**WHAT YOU HAVE TO DO**
Each entry below should be returned exactly as is, with the pictures removed.

━━━━━ GIVEN ENTRIES

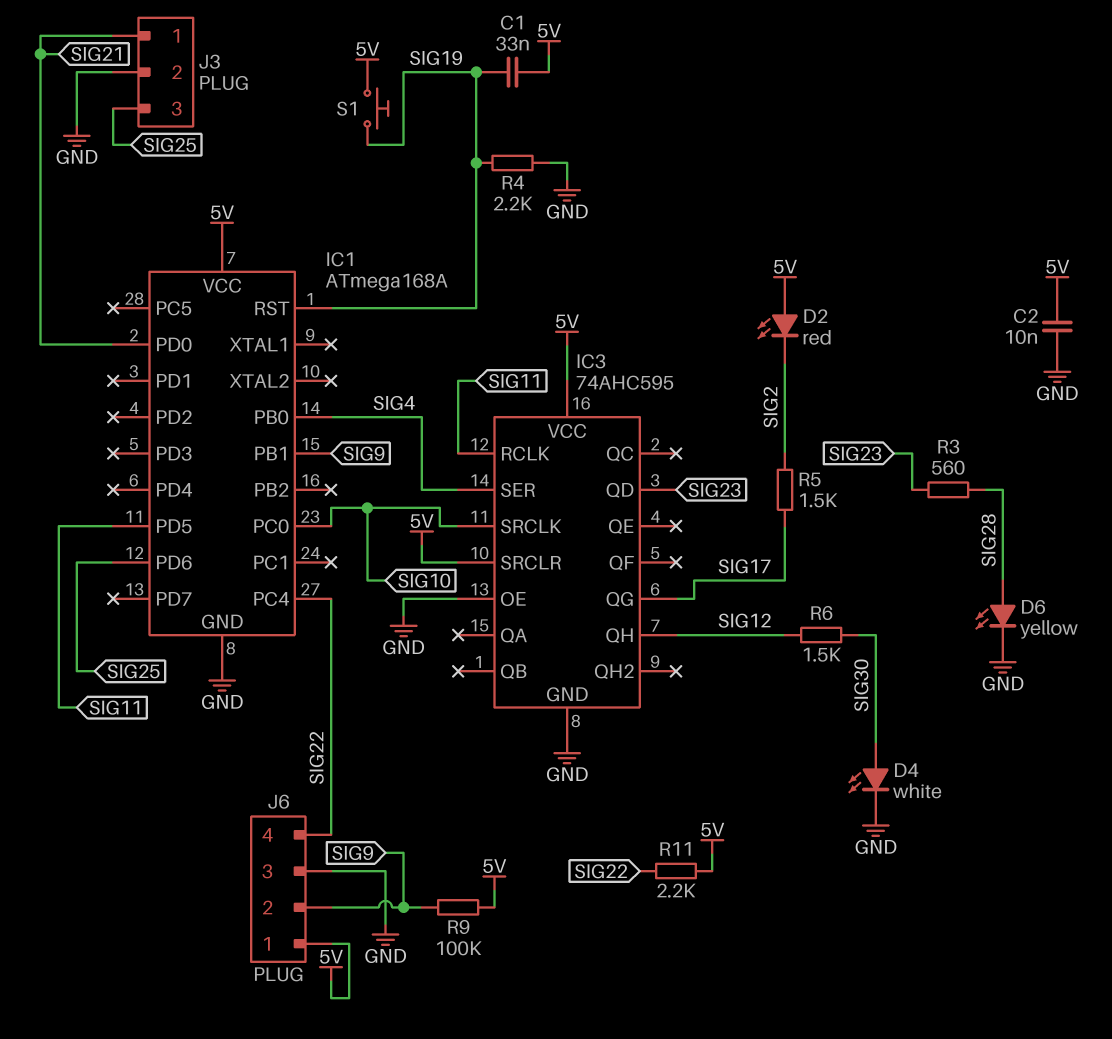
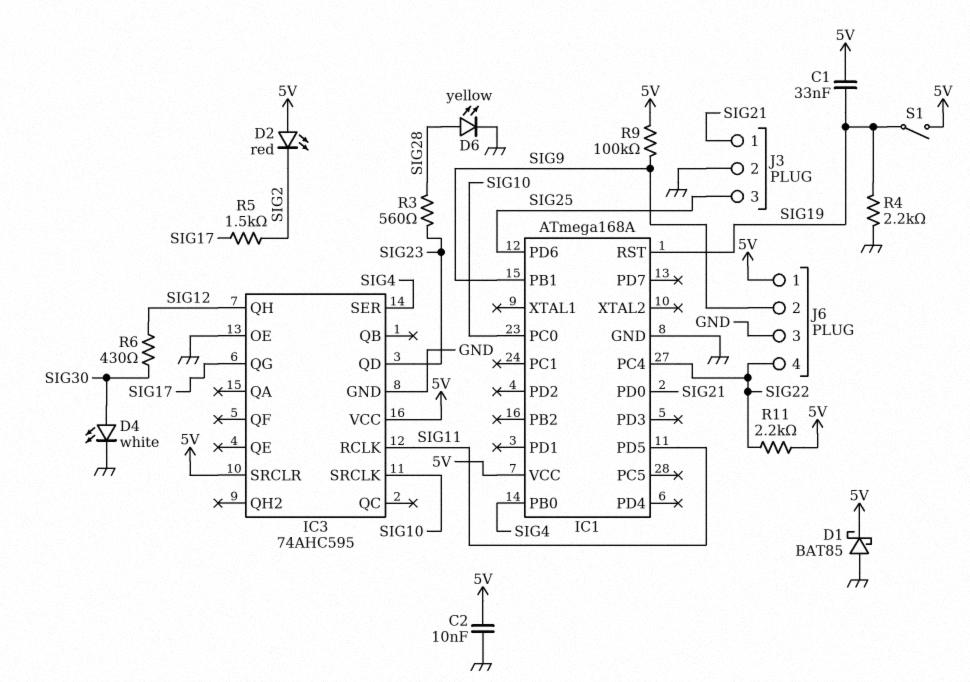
D1: none -> schottky BAT85 (A GND, K 5V)
R6: 1.5k (SIG12, SIG30) -> 430 (SIG12, SIG30)
S1: button (5V, SIG19) -> switch (5V, SIG19)

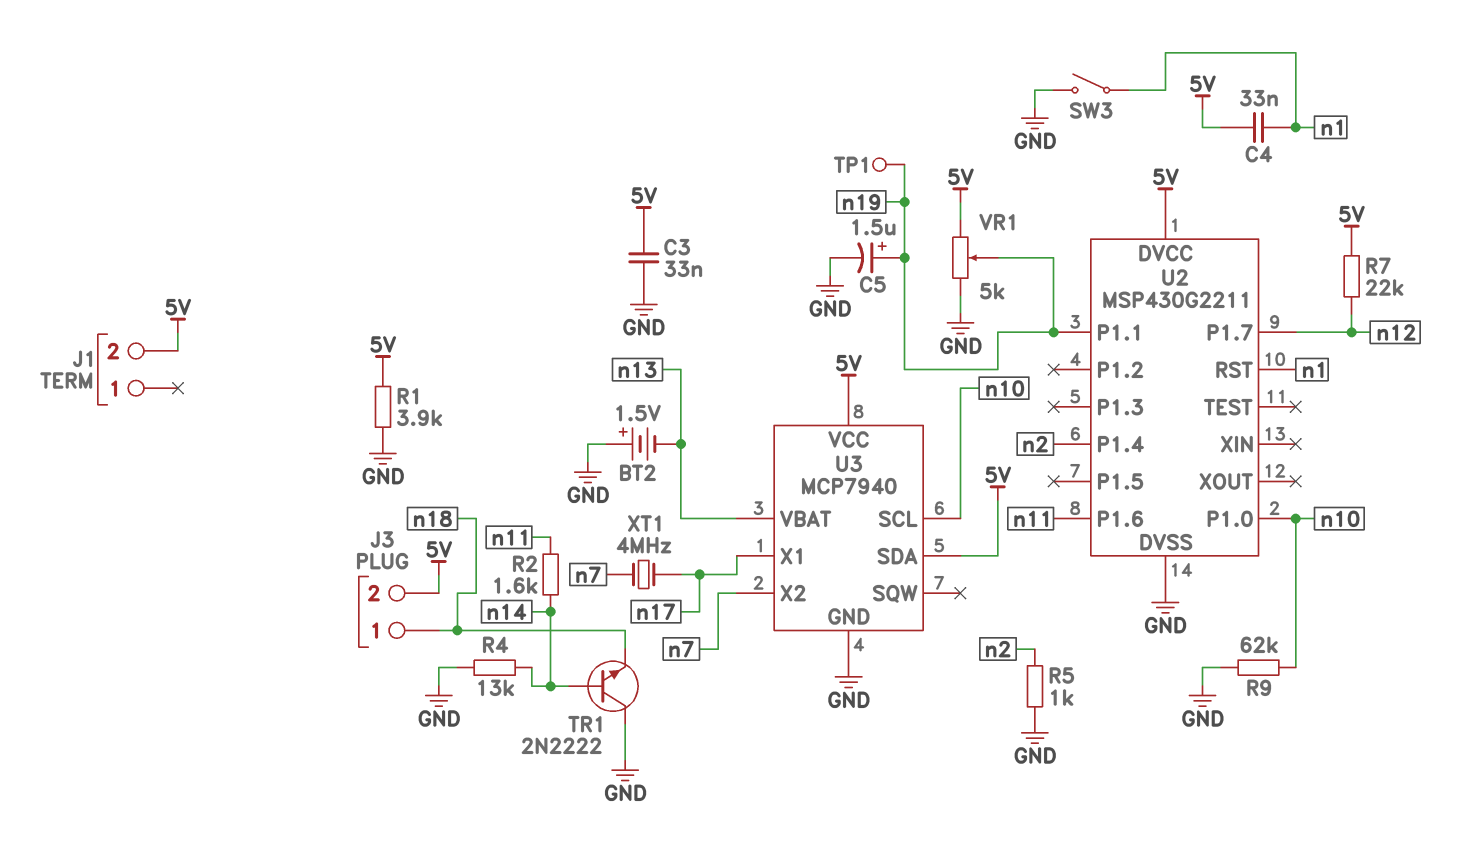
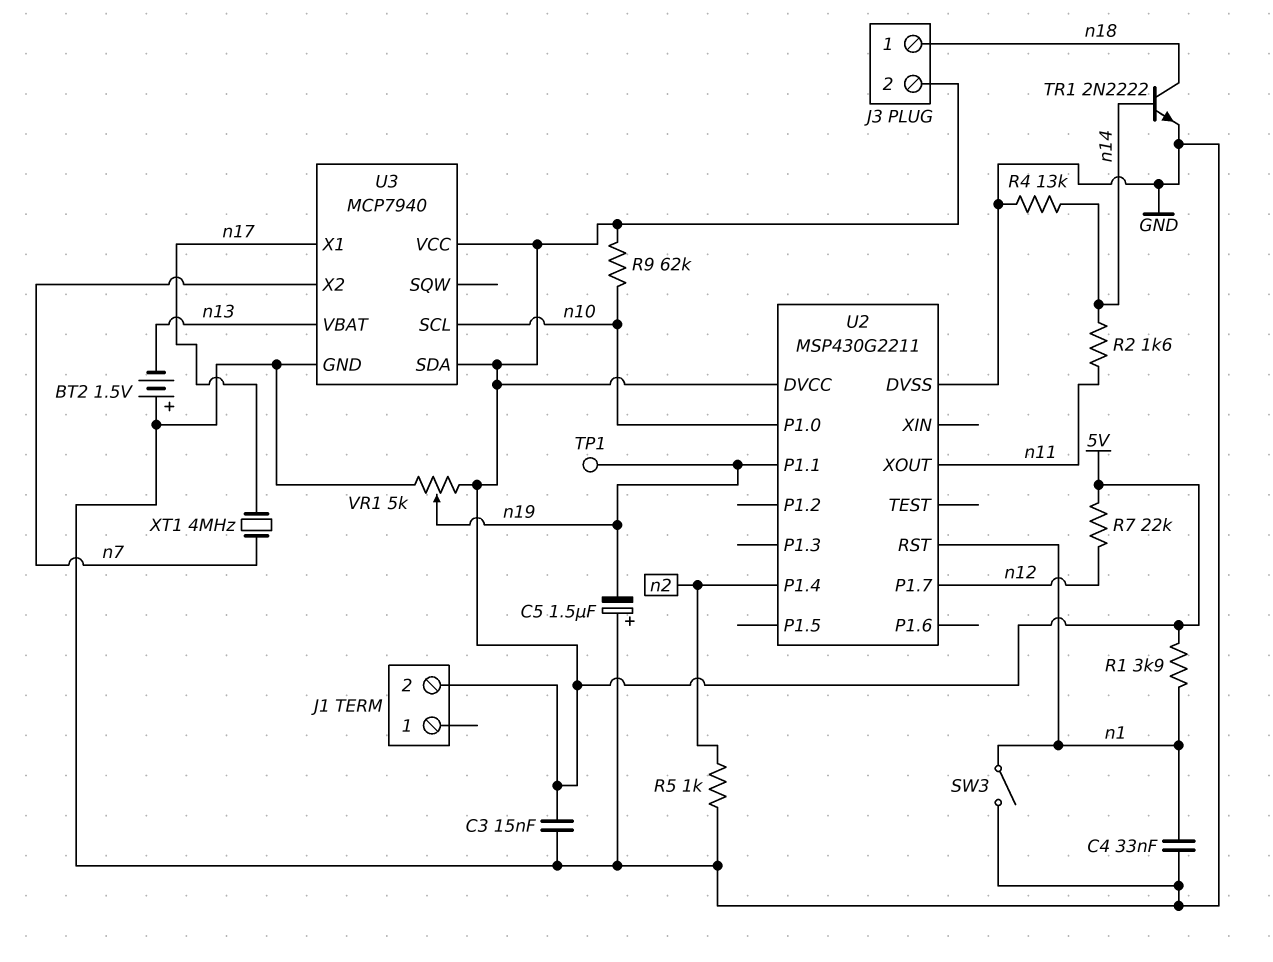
C3: 33nF (5V, GND) -> 15nF (5V, GND)
C4: 33nF (5V, n1) -> 33nF (GND, n1)
C5: 1.5uF (plus n19, minus GND) -> 1.5uF (plus GND, minus n19)
R1: 3.9k (5V, GND) -> 3.9k (5V, n1)
R9: 62k (GND, n10) -> 62k (5V, n10)
TR1: NPN 2N2222 (B n14, C GND, E n18) -> NPN 2N2222 (B n14, C n18, E GND)
U2 pin P1.6: n11 -> none
U2 pin XOUT: none -> n11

━━━━━━━━━━

**EXERCISE OUTPUT**
D1: none -> schottky BAT85 (A GND, K 5V)
R6: 1.5k (SIG12, SIG30) -> 430 (SIG12, SIG30)
S1: button (5V, SIG19) -> switch (5V, SIG19)

C3: 33nF (5V, GND) -> 15nF (5V, GND)
C4: 33nF (5V, n1) -> 33nF (GND, n1)
C5: 1.5uF (plus n19, minus GND) -> 1.5uF (plus GND, minus n19)
R1: 3.9k (5V, GND) -> 3.9k (5V, n1)
R9: 62k (GND, n10) -> 62k (5V, n10)
TR1: NPN 2N2222 (B n14, C GND, E n18) -> NPN 2N2222 (B n14, C n18, E GND)
U2 pin P1.6: n11 -> none
U2 pin XOUT: none -> n11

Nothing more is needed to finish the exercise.